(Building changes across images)

------------

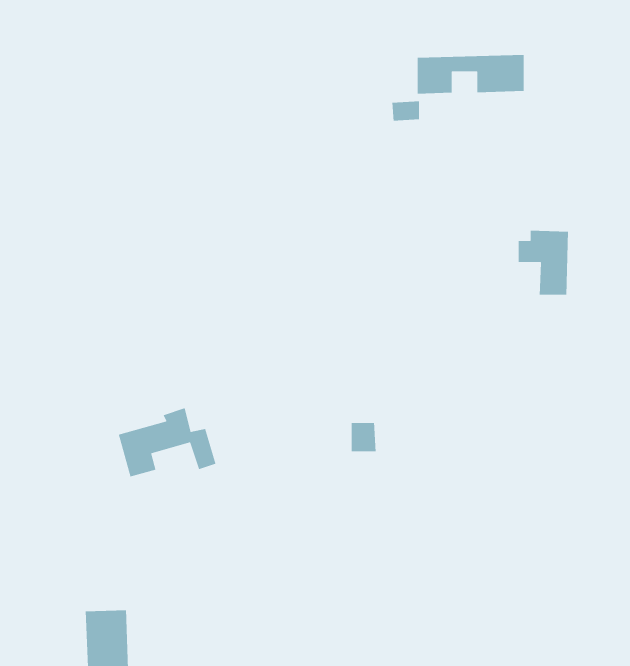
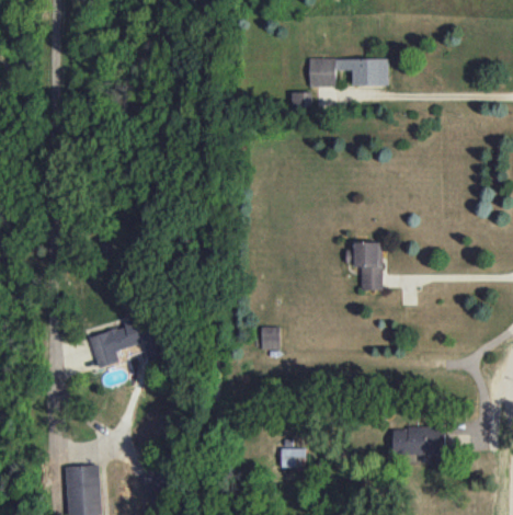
building: [518,230,569,296] -> [345,242,383,290]
building: none -> [392,427,445,456]
building: none -> [281,448,306,468]

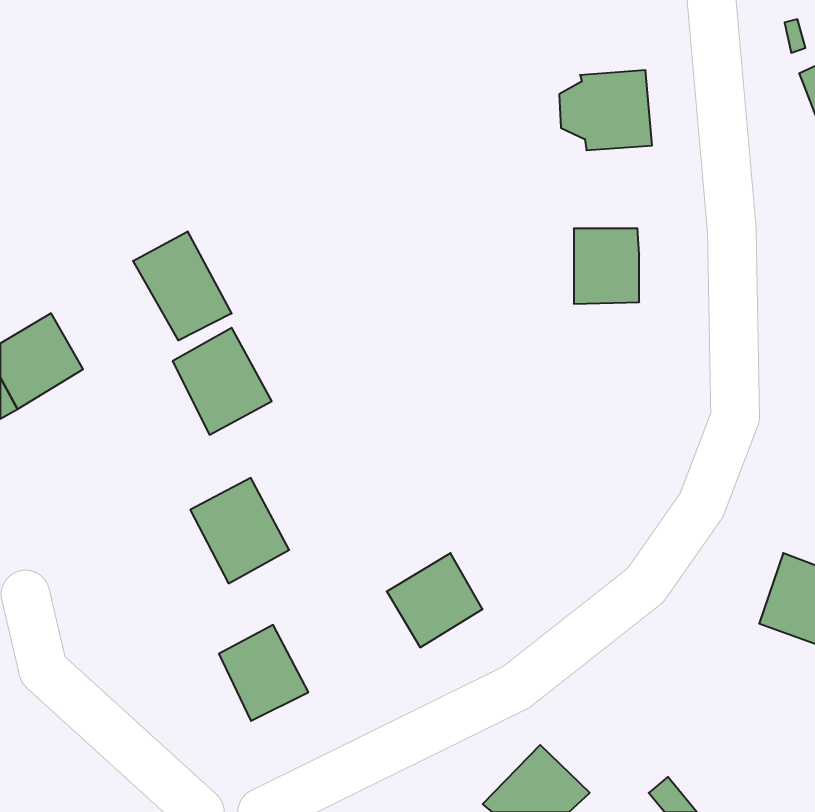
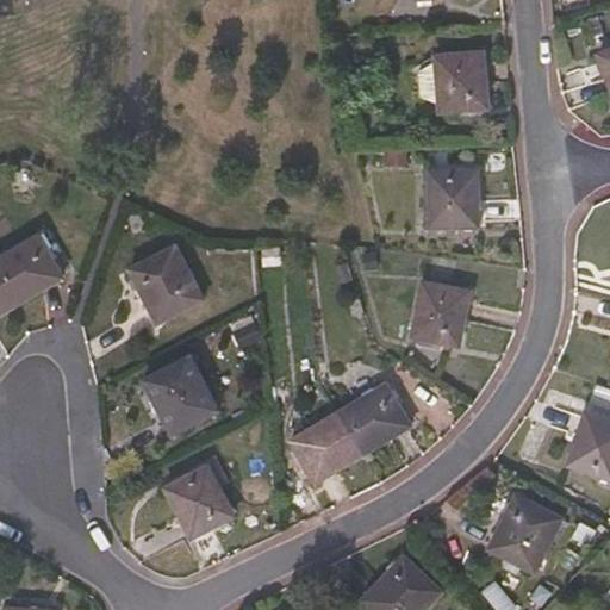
building: [133,231,232,340] -> none
building: none -> [410,281,469,349]
building: none -> [337,384,410,454]
building: none -> [487,494,560,572]

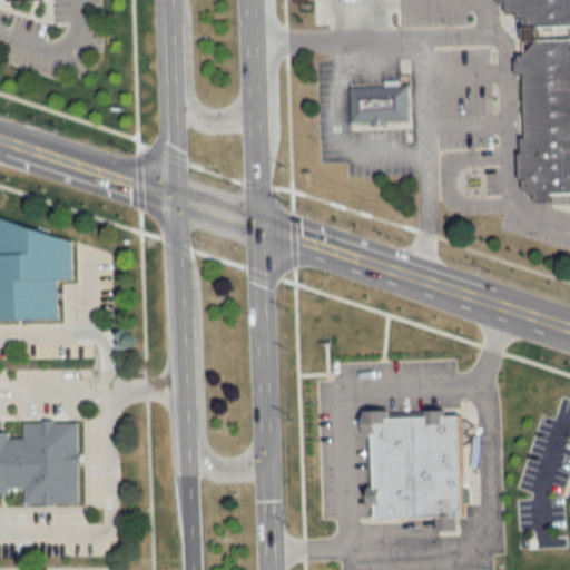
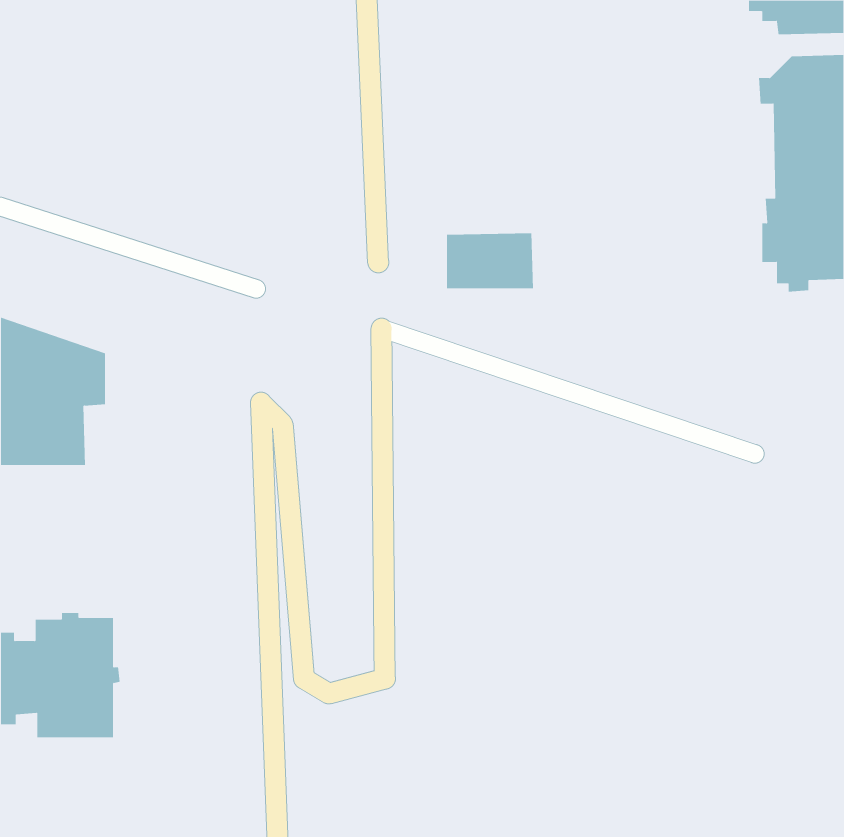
building: [348,85,407,122] -> [446,233,534,289]
building: [364,410,464,531] -> none

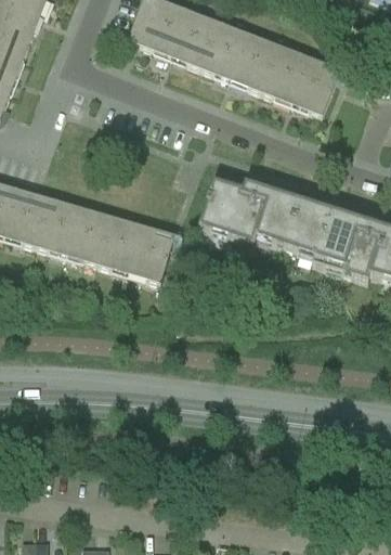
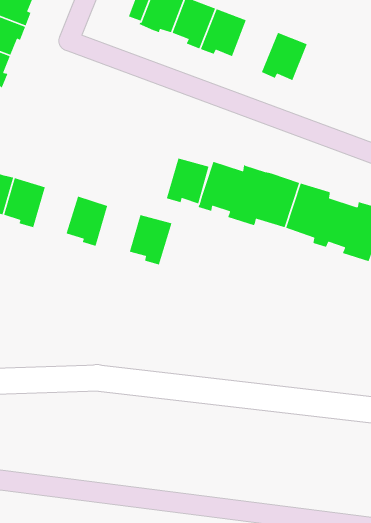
building: [234,37,278,89] -> none
building: [294,61,339,114] -> none
building: [37,203,80,249] -> none
building: [99,221,142,268] -> [166,157,210,204]

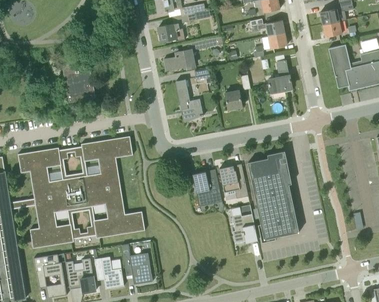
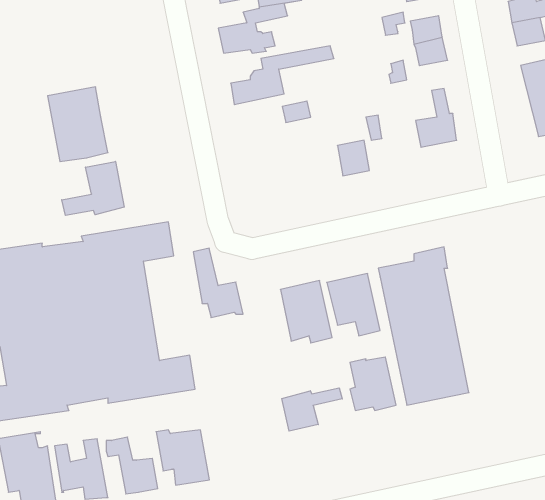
building: [176,79,204,118] -> [193,248,243,318]
building: none -> [62,161,124,215]
building: none -> [282,388,342,431]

------------

◆ **ABOUT THIS TASK**: Pictures aside, write out all of the records exactly.

◆ **TASK SOLUTION**:
building: [518,230,569,296] -> [345,242,383,290]
building: none -> [392,427,445,456]
building: none -> [281,448,306,468]

building: [133,231,232,340] -> none
building: none -> [410,281,469,349]
building: none -> [337,384,410,454]
building: none -> [487,494,560,572]

building: [348,85,407,122] -> [446,233,534,289]
building: [364,410,464,531] -> none

building: [234,37,278,89] -> none
building: [294,61,339,114] -> none
building: [37,203,80,249] -> none
building: [99,221,142,268] -> [166,157,210,204]

building: [176,79,204,118] -> [193,248,243,318]
building: none -> [62,161,124,215]
building: none -> [282,388,342,431]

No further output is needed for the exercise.